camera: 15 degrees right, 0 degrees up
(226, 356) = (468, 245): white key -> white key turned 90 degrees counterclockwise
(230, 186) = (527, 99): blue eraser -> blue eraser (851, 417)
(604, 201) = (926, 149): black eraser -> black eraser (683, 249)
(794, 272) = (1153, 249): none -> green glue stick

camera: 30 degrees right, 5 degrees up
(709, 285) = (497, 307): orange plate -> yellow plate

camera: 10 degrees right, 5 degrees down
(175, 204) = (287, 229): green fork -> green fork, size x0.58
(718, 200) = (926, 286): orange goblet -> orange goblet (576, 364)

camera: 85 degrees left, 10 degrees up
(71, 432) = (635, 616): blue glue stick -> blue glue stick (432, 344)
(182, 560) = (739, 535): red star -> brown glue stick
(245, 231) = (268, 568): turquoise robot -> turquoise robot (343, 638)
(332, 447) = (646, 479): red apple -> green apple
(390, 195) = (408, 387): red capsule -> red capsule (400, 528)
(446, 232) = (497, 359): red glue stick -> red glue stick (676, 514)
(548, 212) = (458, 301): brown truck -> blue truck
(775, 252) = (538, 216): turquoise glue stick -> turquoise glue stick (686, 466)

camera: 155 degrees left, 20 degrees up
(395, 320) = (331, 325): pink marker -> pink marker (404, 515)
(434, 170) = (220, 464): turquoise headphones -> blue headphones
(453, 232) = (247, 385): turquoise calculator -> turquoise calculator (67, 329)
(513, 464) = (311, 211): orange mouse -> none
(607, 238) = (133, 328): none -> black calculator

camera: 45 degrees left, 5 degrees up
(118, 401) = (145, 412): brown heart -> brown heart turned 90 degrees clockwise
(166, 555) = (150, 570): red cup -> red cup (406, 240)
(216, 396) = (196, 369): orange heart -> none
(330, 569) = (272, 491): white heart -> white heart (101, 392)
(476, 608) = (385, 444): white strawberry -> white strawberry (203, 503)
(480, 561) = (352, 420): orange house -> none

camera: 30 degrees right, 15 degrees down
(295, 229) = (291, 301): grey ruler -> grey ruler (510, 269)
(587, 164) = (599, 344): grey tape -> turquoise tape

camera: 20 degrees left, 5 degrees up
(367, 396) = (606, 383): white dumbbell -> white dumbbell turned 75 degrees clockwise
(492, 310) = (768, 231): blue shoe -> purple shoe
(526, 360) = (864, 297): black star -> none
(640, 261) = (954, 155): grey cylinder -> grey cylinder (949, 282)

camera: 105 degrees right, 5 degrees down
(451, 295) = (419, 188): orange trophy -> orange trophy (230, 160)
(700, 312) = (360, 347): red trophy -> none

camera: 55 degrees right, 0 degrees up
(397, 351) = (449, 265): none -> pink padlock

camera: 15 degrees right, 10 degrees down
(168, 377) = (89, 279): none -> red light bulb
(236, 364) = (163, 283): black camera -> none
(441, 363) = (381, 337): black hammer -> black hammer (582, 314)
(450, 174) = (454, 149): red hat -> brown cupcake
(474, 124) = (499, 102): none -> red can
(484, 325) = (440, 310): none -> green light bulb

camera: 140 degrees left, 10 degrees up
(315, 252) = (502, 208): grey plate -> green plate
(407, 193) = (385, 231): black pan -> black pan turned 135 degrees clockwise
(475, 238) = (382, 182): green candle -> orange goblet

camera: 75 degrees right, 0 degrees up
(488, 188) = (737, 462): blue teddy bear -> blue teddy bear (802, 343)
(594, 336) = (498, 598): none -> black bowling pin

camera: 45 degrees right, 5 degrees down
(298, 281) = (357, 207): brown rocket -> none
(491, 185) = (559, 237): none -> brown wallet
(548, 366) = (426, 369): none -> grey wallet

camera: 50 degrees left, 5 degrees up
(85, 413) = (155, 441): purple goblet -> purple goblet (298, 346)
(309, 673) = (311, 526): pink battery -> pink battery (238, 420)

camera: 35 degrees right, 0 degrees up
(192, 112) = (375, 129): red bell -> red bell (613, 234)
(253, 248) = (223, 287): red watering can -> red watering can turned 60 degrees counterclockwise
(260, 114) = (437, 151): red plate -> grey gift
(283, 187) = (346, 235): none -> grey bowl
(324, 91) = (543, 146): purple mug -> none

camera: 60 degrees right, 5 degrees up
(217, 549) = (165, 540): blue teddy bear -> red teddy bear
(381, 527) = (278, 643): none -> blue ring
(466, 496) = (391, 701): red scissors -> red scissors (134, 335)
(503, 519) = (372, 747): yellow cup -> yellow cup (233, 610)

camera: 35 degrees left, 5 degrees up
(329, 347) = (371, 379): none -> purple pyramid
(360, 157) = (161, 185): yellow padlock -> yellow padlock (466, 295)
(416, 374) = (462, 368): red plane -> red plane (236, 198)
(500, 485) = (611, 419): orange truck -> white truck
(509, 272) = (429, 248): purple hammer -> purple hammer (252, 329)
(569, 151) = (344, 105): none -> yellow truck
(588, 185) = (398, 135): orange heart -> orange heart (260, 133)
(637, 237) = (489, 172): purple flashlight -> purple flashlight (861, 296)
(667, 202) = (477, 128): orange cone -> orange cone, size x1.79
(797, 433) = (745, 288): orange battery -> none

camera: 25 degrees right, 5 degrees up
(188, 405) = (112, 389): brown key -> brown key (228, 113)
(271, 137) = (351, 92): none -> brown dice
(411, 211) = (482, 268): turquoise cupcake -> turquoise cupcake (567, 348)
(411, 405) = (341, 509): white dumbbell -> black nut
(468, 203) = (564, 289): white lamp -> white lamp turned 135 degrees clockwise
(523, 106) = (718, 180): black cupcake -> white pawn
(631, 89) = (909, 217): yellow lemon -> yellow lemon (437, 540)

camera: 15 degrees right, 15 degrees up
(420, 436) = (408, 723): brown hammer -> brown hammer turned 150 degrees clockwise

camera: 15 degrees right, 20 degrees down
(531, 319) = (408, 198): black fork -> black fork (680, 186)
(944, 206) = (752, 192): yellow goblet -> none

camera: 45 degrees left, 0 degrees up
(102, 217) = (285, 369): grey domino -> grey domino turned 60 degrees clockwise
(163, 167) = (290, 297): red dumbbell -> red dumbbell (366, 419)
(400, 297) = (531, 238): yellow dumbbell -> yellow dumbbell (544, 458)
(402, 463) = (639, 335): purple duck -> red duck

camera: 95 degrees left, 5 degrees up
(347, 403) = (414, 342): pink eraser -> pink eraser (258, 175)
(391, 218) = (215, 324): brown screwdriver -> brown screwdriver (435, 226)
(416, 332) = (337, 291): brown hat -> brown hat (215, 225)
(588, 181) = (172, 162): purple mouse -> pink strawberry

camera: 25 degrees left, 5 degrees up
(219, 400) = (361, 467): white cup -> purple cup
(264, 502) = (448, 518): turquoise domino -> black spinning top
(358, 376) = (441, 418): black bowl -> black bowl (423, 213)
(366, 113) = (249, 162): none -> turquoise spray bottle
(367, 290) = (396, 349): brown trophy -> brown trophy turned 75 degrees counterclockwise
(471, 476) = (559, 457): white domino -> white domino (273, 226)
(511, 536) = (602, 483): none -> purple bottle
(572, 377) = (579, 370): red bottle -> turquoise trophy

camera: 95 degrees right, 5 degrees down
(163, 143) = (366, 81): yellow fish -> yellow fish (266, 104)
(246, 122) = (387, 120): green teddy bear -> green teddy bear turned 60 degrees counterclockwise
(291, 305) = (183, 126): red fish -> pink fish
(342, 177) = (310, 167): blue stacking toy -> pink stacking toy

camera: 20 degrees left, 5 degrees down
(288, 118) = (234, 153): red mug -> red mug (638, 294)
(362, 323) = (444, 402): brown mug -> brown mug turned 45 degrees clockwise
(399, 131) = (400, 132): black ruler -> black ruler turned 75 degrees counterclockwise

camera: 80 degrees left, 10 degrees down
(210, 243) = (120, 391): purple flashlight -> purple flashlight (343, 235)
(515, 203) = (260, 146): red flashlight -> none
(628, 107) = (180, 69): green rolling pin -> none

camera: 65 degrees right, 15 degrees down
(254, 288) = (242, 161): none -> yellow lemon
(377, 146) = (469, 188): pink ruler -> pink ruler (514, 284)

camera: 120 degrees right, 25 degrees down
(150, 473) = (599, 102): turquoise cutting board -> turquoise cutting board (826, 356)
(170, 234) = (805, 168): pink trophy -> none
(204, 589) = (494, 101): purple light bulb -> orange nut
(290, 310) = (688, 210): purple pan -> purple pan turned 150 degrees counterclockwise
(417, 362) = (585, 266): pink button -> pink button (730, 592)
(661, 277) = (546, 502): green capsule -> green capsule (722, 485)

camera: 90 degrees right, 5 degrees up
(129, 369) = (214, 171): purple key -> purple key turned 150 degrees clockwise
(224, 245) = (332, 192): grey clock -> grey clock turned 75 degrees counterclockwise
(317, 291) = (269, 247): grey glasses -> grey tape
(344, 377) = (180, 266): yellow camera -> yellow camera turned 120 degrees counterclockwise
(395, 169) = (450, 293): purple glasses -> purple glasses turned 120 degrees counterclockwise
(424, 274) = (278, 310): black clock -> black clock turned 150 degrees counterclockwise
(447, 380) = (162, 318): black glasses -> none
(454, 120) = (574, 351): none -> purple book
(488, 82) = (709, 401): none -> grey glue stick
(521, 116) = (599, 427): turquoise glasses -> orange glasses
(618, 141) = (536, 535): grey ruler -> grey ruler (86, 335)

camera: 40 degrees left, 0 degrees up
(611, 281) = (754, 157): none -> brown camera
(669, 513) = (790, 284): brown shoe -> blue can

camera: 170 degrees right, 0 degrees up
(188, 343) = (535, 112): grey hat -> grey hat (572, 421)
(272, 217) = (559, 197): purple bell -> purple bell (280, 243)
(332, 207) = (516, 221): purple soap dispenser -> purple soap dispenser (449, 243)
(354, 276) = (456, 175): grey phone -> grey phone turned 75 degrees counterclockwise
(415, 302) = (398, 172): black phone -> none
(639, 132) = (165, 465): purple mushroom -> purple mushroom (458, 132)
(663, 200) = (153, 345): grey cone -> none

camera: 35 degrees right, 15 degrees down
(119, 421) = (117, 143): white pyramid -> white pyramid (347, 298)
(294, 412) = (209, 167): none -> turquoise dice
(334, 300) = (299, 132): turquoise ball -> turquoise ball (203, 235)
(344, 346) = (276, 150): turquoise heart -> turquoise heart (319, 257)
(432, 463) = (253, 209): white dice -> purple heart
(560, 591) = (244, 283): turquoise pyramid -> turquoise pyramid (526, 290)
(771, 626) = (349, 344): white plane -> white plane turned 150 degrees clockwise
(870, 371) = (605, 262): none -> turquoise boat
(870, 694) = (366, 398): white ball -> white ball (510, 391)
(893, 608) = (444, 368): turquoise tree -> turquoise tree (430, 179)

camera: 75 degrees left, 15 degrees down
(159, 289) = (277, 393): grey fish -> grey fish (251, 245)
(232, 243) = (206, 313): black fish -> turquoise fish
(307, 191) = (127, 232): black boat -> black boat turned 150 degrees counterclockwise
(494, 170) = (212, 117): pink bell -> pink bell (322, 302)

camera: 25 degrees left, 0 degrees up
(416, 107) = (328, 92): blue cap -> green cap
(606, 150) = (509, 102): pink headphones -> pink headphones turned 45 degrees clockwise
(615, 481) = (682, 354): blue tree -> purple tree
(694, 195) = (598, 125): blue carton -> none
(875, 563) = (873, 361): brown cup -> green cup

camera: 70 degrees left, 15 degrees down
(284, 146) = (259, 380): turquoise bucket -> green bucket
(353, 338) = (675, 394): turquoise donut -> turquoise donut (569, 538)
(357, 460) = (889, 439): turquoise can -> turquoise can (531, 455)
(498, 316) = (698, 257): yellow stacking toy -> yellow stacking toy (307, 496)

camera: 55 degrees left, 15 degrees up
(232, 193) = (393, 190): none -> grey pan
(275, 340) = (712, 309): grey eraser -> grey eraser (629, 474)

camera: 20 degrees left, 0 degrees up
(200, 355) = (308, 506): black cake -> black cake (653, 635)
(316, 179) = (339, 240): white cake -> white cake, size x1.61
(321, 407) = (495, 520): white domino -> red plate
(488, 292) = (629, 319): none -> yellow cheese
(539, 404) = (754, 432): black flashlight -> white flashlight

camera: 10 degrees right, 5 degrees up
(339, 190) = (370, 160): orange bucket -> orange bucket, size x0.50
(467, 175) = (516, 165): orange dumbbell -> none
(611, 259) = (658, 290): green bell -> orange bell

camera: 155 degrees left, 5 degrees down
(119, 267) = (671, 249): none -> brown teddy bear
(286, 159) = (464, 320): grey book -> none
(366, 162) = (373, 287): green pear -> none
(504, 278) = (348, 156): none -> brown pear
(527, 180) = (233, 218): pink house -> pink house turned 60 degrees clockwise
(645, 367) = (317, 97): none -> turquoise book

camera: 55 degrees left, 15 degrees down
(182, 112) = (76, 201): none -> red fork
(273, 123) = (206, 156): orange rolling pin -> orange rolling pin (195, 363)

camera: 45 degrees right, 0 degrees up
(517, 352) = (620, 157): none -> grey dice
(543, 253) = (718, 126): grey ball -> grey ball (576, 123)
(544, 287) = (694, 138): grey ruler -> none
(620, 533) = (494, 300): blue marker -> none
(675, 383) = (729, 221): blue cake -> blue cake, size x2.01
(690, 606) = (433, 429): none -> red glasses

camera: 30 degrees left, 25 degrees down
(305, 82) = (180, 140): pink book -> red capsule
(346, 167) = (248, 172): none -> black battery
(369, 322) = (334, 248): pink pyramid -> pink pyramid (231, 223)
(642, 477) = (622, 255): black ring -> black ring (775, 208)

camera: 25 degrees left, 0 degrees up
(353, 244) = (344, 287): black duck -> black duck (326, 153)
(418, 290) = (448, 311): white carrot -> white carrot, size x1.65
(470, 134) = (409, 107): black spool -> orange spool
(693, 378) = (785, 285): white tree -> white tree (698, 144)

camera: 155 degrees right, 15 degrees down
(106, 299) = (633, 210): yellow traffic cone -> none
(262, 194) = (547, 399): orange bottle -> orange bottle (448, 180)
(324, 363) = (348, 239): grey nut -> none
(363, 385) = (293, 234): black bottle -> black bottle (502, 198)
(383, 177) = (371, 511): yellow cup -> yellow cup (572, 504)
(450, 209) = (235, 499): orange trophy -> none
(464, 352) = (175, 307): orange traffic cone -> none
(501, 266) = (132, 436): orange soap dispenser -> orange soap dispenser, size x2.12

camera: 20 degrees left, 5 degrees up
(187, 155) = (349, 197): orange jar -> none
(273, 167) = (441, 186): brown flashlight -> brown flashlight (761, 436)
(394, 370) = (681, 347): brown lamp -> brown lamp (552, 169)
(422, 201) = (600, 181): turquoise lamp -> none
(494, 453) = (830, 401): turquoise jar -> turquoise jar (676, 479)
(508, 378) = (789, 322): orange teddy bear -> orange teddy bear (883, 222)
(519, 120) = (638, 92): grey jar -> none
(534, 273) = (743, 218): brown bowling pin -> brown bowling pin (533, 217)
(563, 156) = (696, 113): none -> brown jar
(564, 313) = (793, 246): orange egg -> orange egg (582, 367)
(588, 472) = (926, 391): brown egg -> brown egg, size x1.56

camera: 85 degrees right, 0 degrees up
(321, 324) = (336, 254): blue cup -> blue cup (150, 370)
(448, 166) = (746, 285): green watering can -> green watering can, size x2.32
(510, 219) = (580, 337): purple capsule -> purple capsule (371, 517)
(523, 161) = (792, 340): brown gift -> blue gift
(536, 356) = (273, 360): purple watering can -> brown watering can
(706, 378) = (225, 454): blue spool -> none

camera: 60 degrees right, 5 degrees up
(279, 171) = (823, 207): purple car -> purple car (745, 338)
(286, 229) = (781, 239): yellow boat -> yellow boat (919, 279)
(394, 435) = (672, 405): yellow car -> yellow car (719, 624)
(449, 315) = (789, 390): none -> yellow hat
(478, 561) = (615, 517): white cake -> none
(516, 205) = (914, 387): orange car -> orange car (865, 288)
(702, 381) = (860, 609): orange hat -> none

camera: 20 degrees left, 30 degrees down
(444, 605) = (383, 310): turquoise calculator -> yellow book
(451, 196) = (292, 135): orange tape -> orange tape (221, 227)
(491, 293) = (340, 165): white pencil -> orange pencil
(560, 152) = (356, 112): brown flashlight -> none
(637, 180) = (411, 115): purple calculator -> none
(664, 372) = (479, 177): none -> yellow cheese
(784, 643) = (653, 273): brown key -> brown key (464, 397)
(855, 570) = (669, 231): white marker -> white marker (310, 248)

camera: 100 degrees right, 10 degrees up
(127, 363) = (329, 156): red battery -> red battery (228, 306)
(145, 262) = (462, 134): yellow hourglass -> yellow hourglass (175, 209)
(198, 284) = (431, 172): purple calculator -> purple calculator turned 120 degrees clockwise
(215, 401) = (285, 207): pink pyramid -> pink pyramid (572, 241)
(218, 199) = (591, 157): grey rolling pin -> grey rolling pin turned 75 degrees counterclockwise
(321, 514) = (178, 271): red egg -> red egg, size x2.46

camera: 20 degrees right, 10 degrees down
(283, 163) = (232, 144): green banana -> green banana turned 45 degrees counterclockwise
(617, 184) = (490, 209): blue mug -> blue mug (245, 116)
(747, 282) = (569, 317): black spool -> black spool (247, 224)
§
In the records, find every line that has the string "bowling" and copy it.

(594, 336) = (498, 598): none -> black bowling pin
(534, 273) = (743, 218): brown bowling pin -> brown bowling pin (533, 217)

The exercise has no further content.